### Supplied information
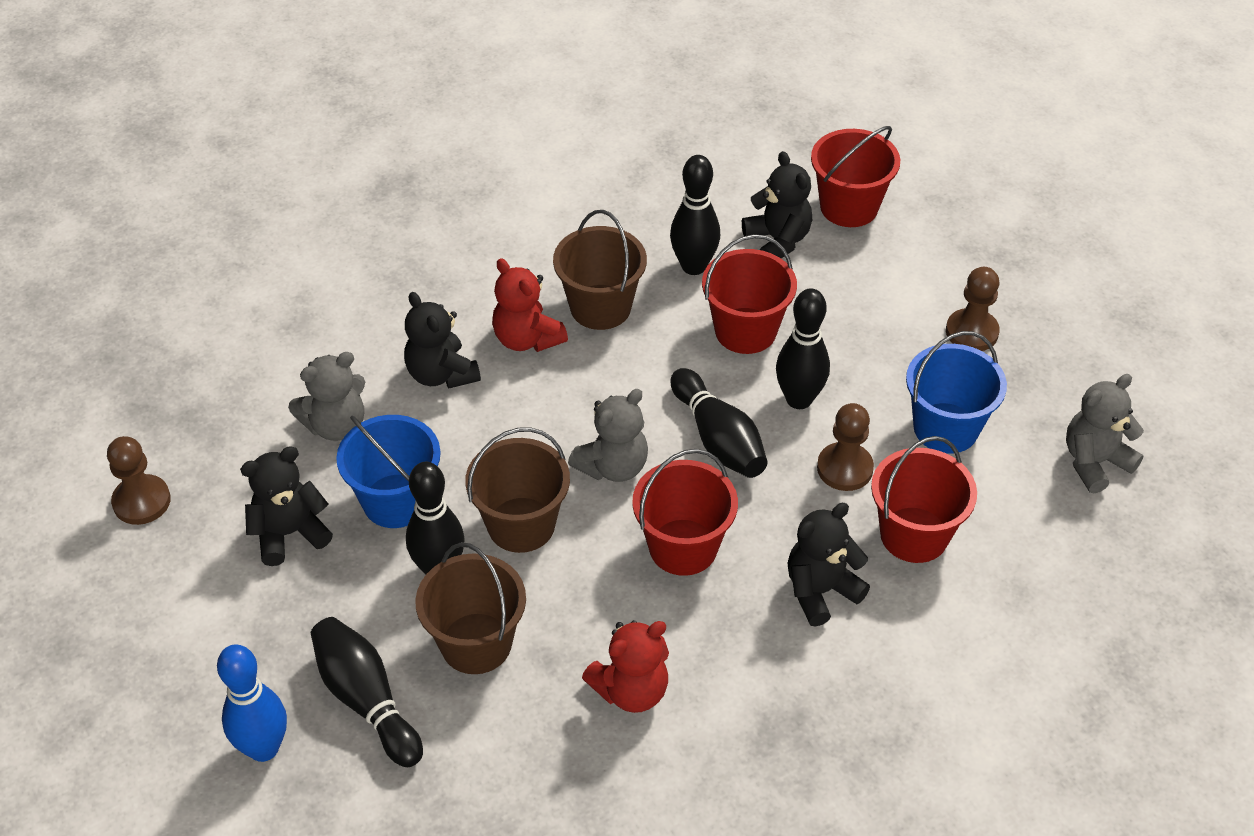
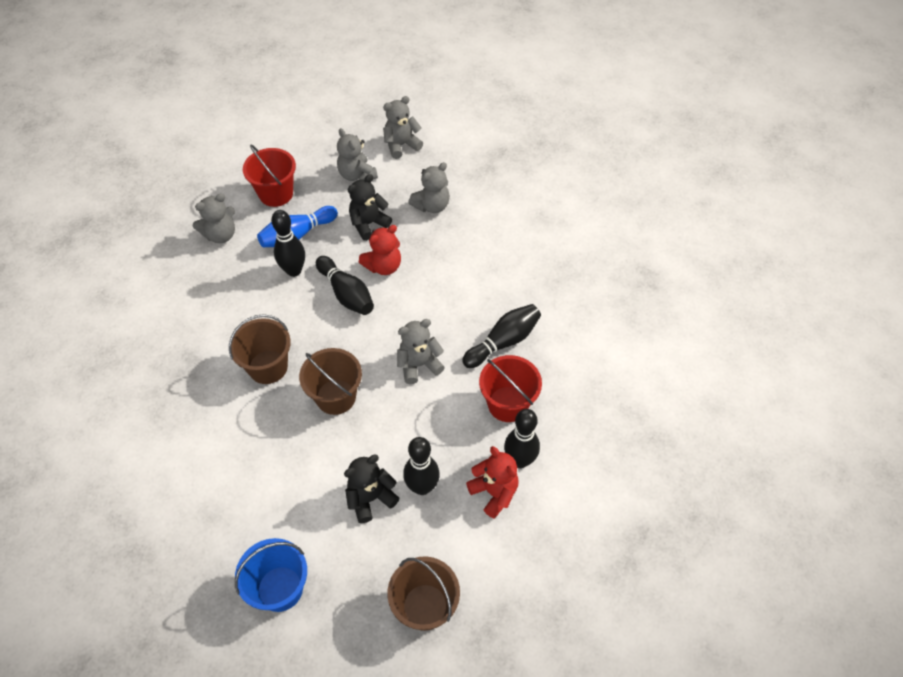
black teddy bear: 4 -> 2
blue bucket: 2 -> 1
brown pawn: 3 -> 0
grey teddy bear: 3 -> 5
red bucket: 4 -> 2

### Try it
Repeat the data above exactly, images excluded.

### Written solution
black teddy bear: 4 -> 2
blue bucket: 2 -> 1
brown pawn: 3 -> 0
grey teddy bear: 3 -> 5
red bucket: 4 -> 2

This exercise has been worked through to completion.